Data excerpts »
((
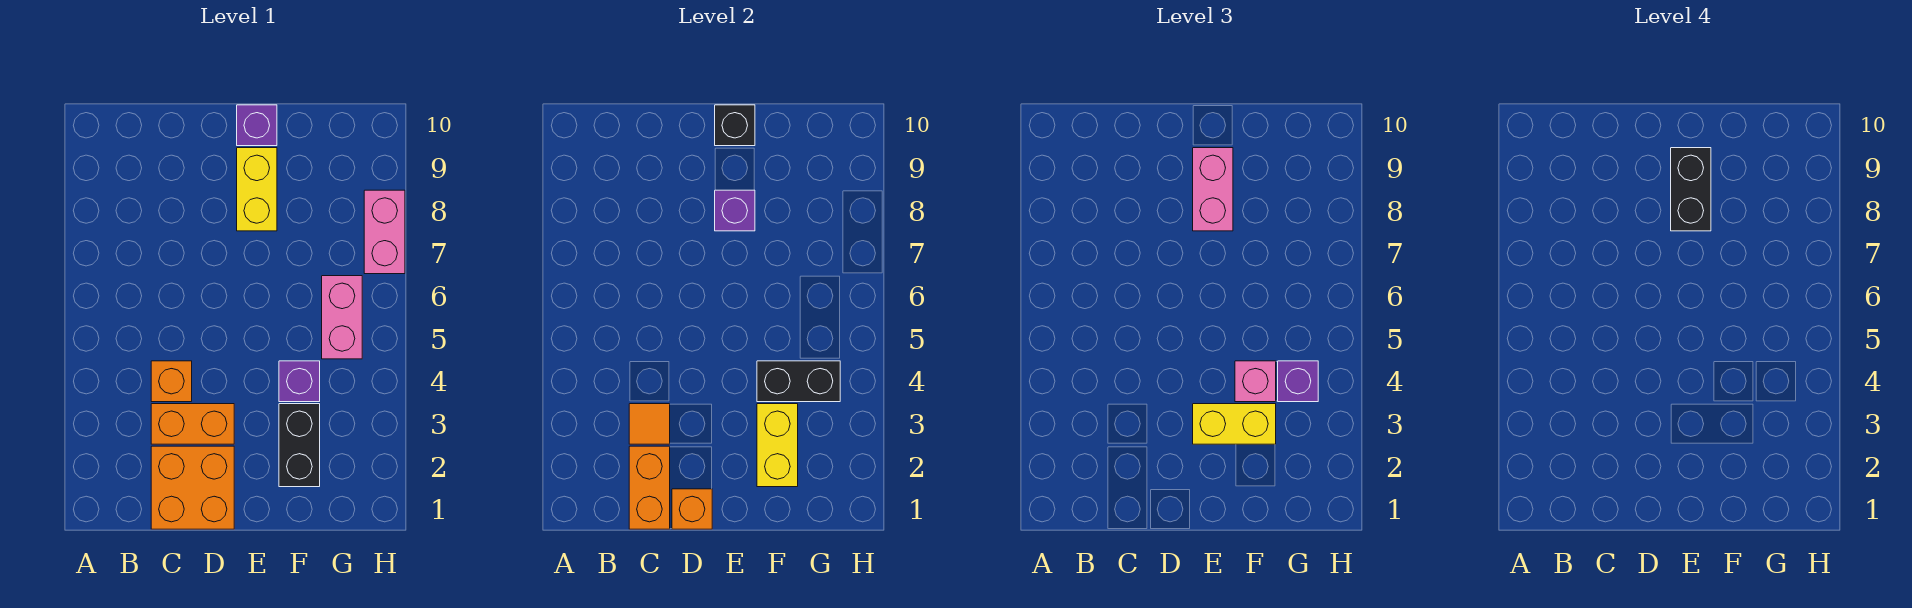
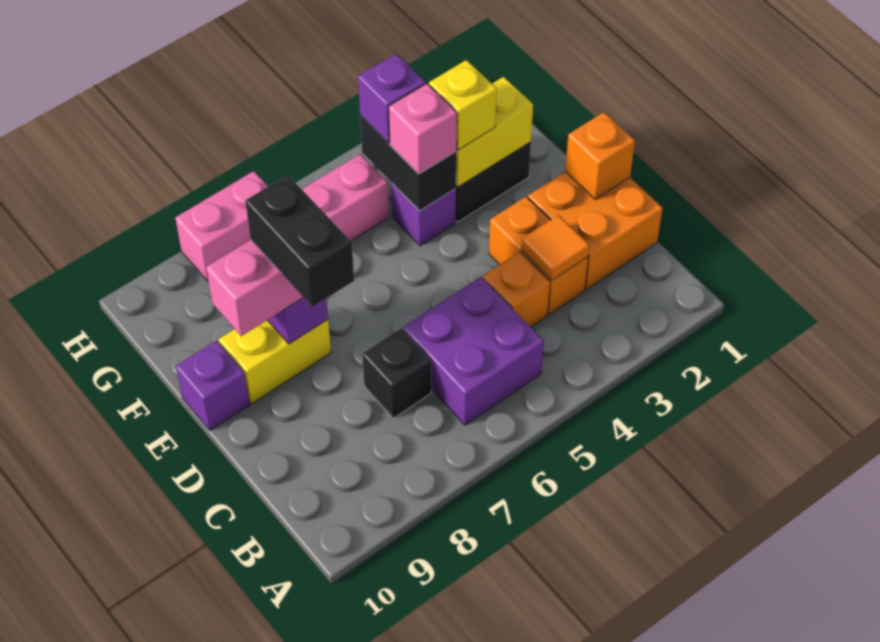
none -> purple brick B5:C6 level 1
orange brick C1:C2 level 2 -> none
yellow brick E3:F3 level 3 -> yellow brick F3 level 3
black brick E8:E9 level 4 -> black brick D8:E8 level 4
black brick E10 level 2 -> black brick C7 level 1

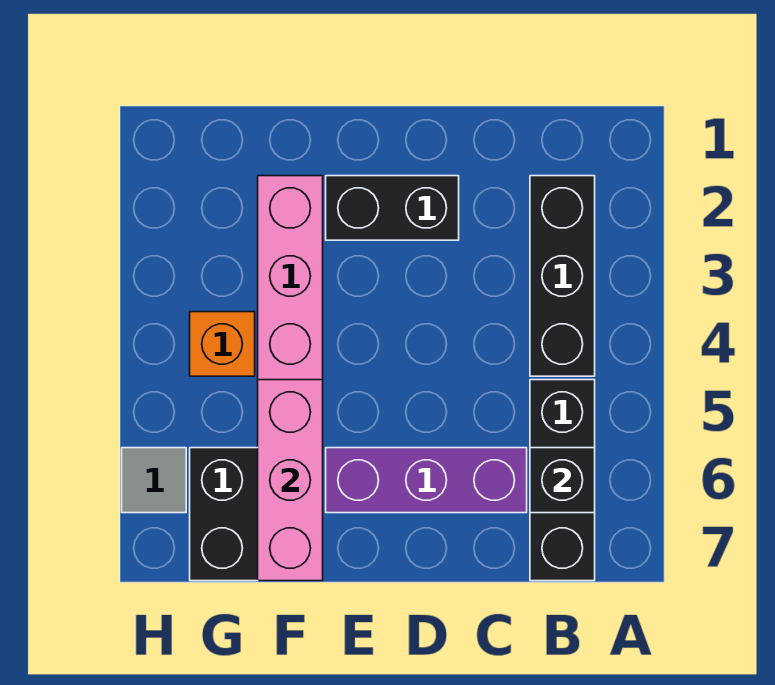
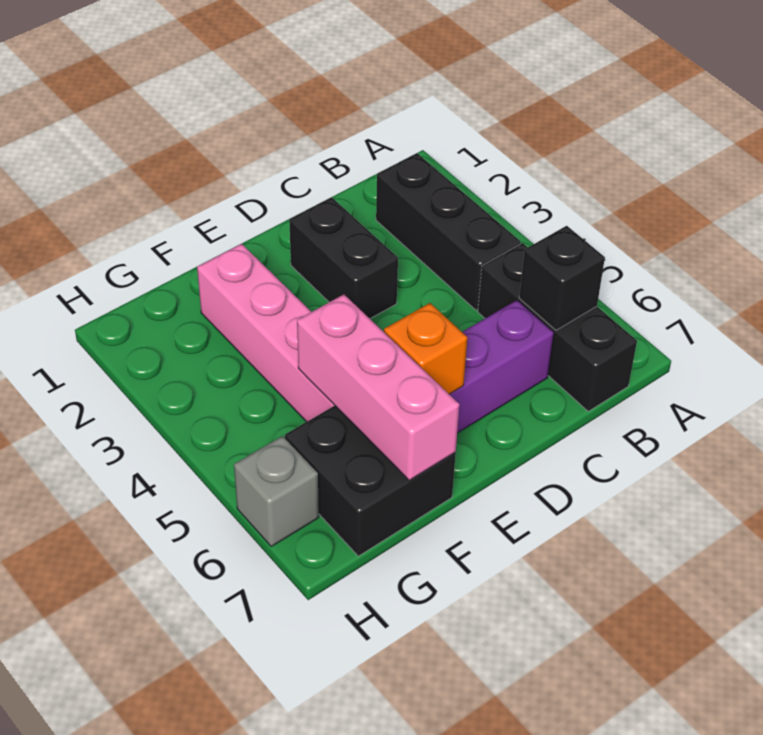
black brick D2:E2 level 1 -> black brick D2:D3 level 1
orange brick G4 level 1 -> orange brick E6 level 2
grey tile H6 level 1 -> grey brick H6 level 1

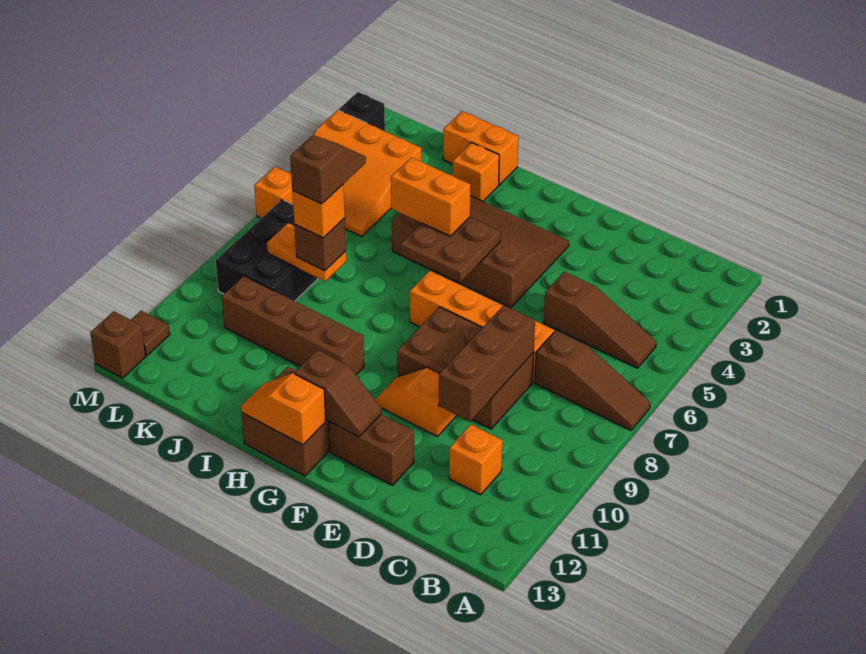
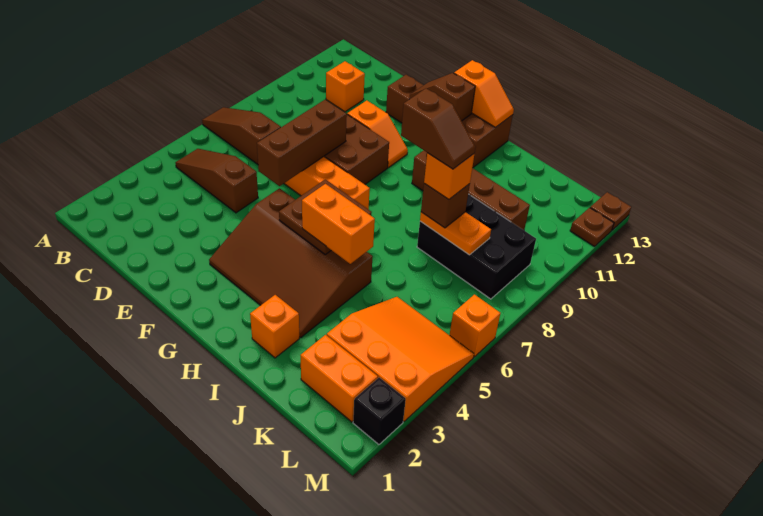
brown brick D8:D10 level 2 -> brown brick E6:E8 level 2
orange brick I1:J1 level 1 -> orange brick K2:L2 level 1
brown slope J7:J8 level 5 top 8 -> brown slope I8:J8 level 5 top I
black brick K7:L9 level 1 -> black brick J8:L9 level 1
brown brick M13 level 1 -> brown plate M13 level 1

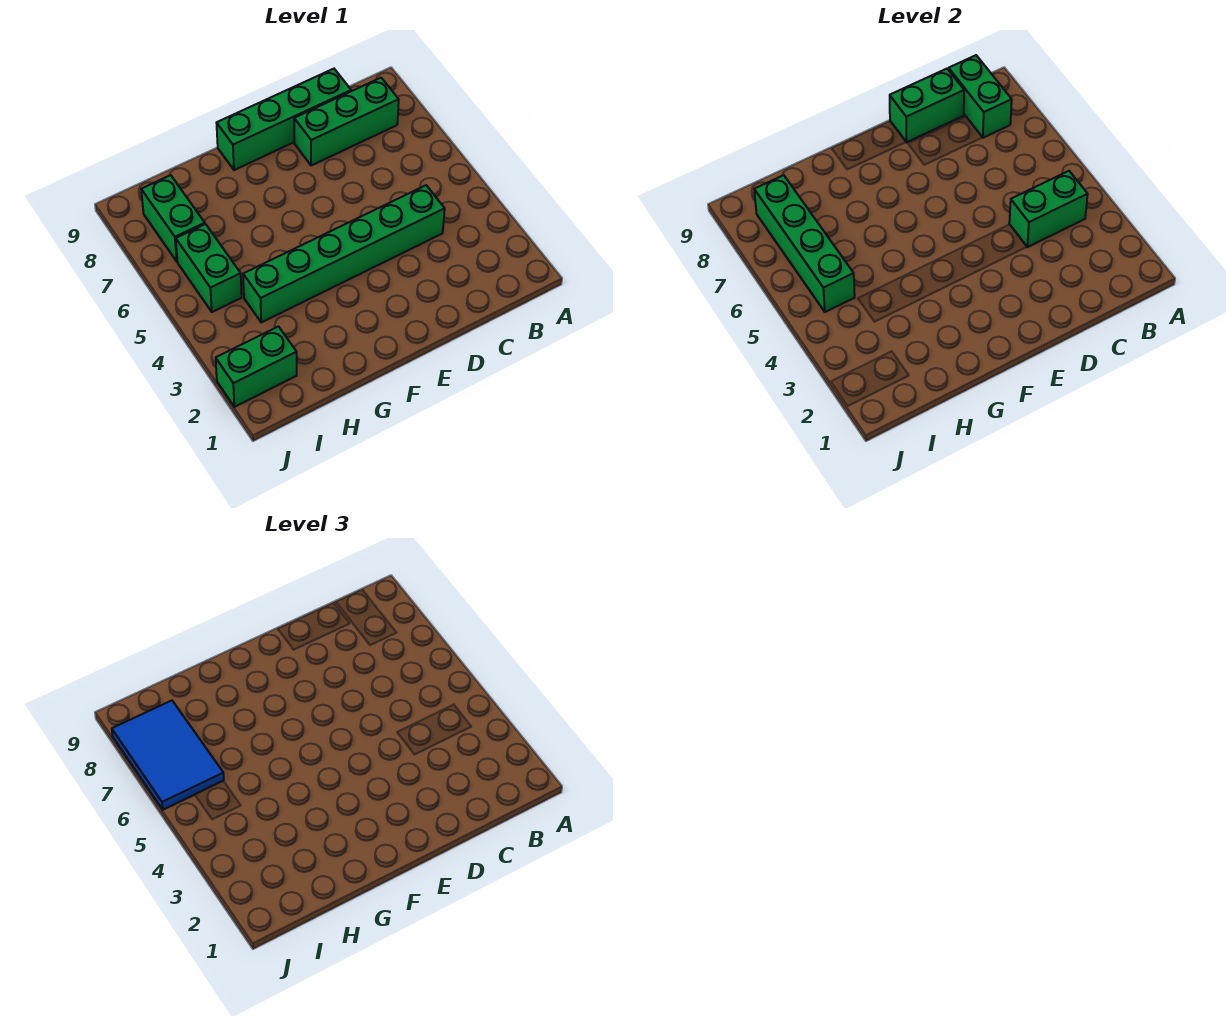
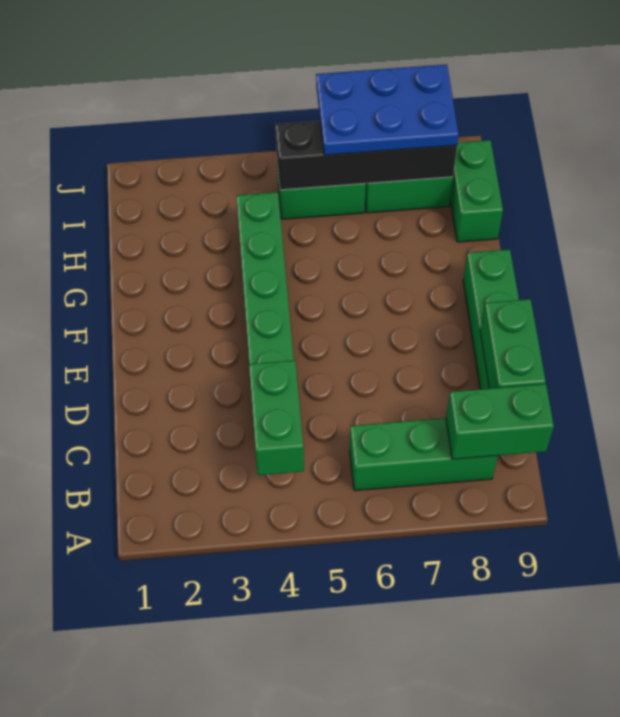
green brick B8:D8 level 1 -> green brick B6:B8 level 1
green brick I2:J2 level 1 -> green brick H9:I9 level 1
green brick I5:I8 level 2 -> black brick I5:I8 level 2
blue tile I6:J8 level 3 -> blue plate I6:J8 level 3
))
TASK BRIEF »
Write out the entries above verbatim; the pictures do not belong in your copy.

EXERCISE SOLUTION »
none -> purple brick B5:C6 level 1
orange brick C1:C2 level 2 -> none
yellow brick E3:F3 level 3 -> yellow brick F3 level 3
black brick E8:E9 level 4 -> black brick D8:E8 level 4
black brick E10 level 2 -> black brick C7 level 1

black brick D2:E2 level 1 -> black brick D2:D3 level 1
orange brick G4 level 1 -> orange brick E6 level 2
grey tile H6 level 1 -> grey brick H6 level 1

brown brick D8:D10 level 2 -> brown brick E6:E8 level 2
orange brick I1:J1 level 1 -> orange brick K2:L2 level 1
brown slope J7:J8 level 5 top 8 -> brown slope I8:J8 level 5 top I
black brick K7:L9 level 1 -> black brick J8:L9 level 1
brown brick M13 level 1 -> brown plate M13 level 1

green brick B8:D8 level 1 -> green brick B6:B8 level 1
green brick I2:J2 level 1 -> green brick H9:I9 level 1
green brick I5:I8 level 2 -> black brick I5:I8 level 2
blue tile I6:J8 level 3 -> blue plate I6:J8 level 3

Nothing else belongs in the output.